● TASK INSTRUCTIONS: Search the records for the string "brown" and copy every line in which it appears.

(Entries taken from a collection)
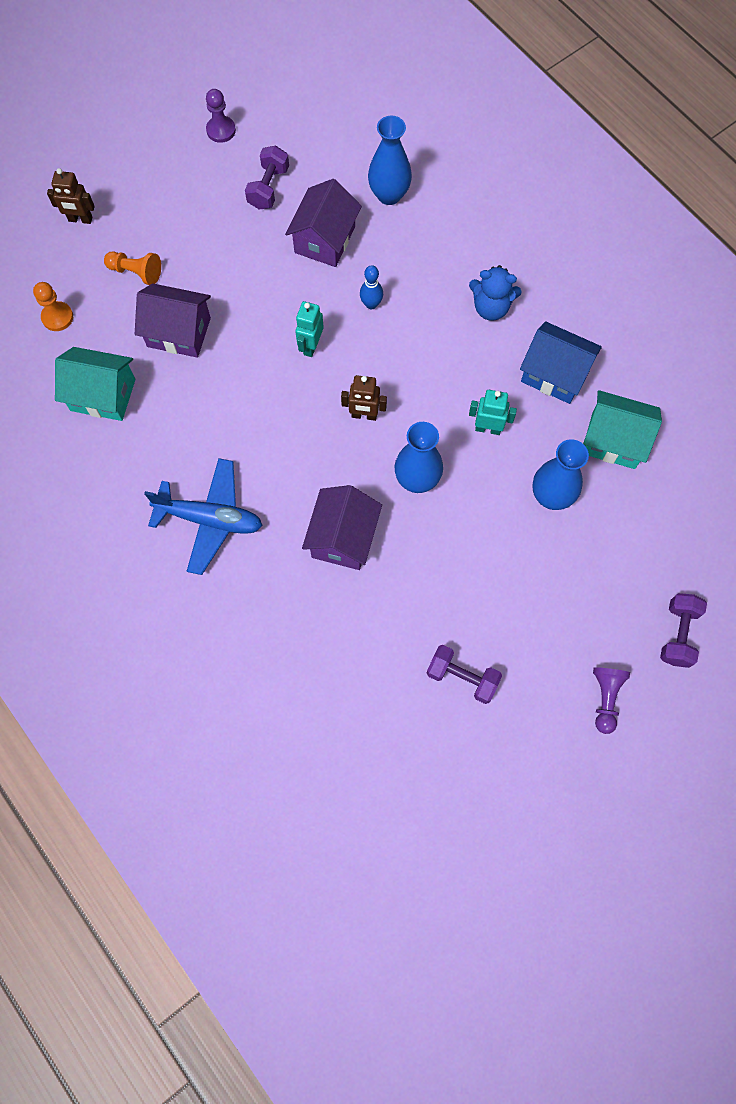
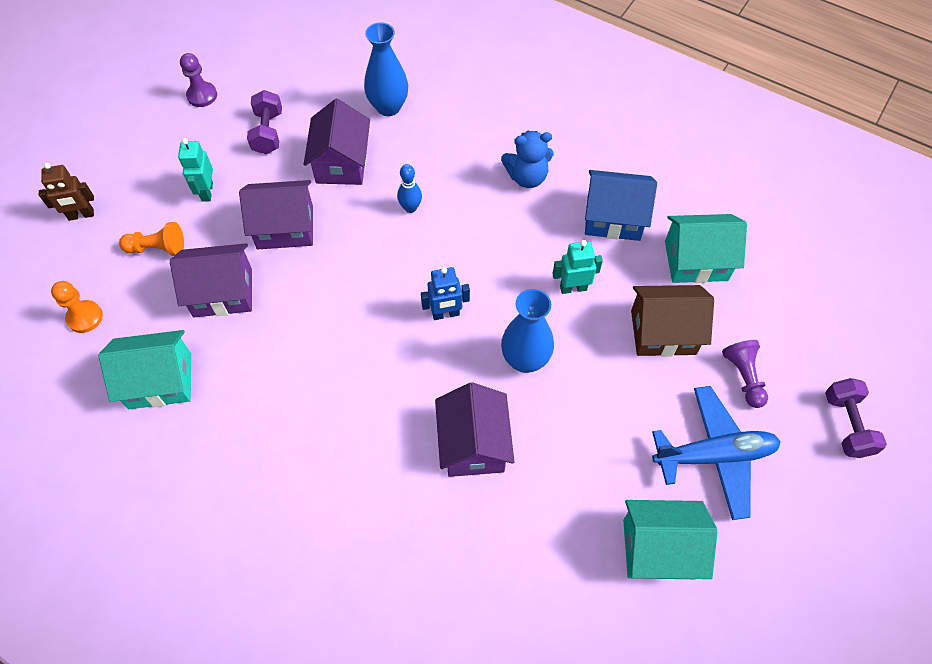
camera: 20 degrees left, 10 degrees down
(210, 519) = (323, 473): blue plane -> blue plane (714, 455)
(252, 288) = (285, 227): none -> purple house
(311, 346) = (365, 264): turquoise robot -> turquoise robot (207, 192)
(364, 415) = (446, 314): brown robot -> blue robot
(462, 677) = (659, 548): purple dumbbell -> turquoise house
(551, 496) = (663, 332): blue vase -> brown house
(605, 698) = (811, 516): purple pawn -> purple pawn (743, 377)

● YOUR SOLUTION:
(364, 415) = (446, 314): brown robot -> blue robot
(551, 496) = (663, 332): blue vase -> brown house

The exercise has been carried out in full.